> WHAT THIS TASK INVOLVES:
The answer should reproduce every entry exactly and contain no images.

> RECORDS SHOWN:

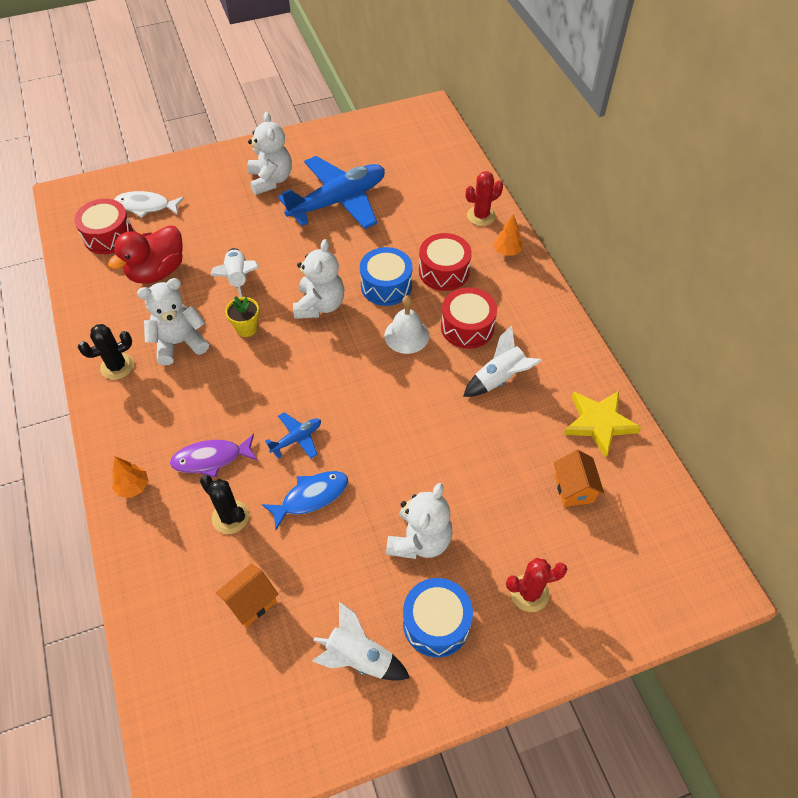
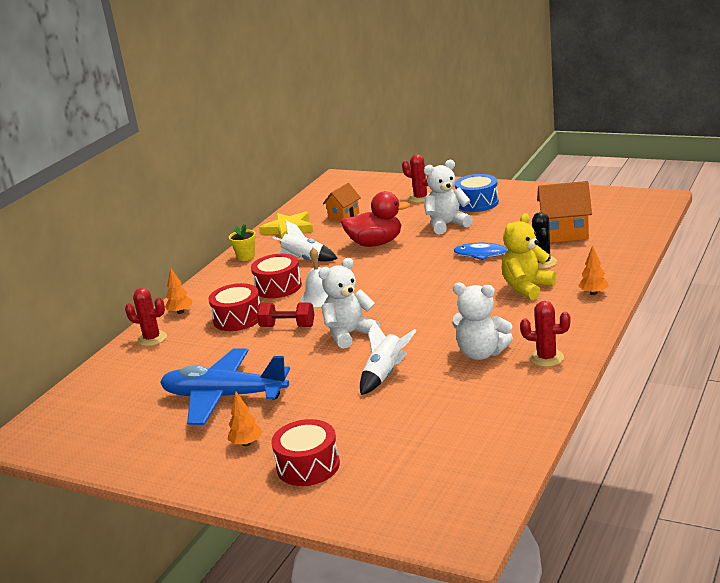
camera: 130 degrees left, 30 degrees down
(108, 236) = (457, 465): red drum -> red drum (308, 466)
(117, 366) = (546, 358): black cactus -> red cactus
(146, 206) = (389, 477): white fish -> none
(157, 271) = (444, 411): red duck -> red duck (376, 243)
(211, 459) = (527, 288): purple fish -> yellow teddy bear
(246, 328) = (420, 342): yellow flower pot -> yellow flower pot (246, 257)
(251, 602) = (565, 233): orange house -> orange house, size x1.60
(271, 180) = (246, 443): white teddy bear -> orange tree
(296, 439) = (461, 278): blue plane -> none
(359, 658) = (528, 205): white rocket -> none
(386, 286) = (287, 326): blue drum -> red dumbbell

> RESPONSE TO THIS TASK:
camera: 130 degrees left, 30 degrees down
(108, 236) = (457, 465): red drum -> red drum (308, 466)
(117, 366) = (546, 358): black cactus -> red cactus
(146, 206) = (389, 477): white fish -> none
(157, 271) = (444, 411): red duck -> red duck (376, 243)
(211, 459) = (527, 288): purple fish -> yellow teddy bear
(246, 328) = (420, 342): yellow flower pot -> yellow flower pot (246, 257)
(251, 602) = (565, 233): orange house -> orange house, size x1.60
(271, 180) = (246, 443): white teddy bear -> orange tree
(296, 439) = (461, 278): blue plane -> none
(359, 658) = (528, 205): white rocket -> none
(386, 286) = (287, 326): blue drum -> red dumbbell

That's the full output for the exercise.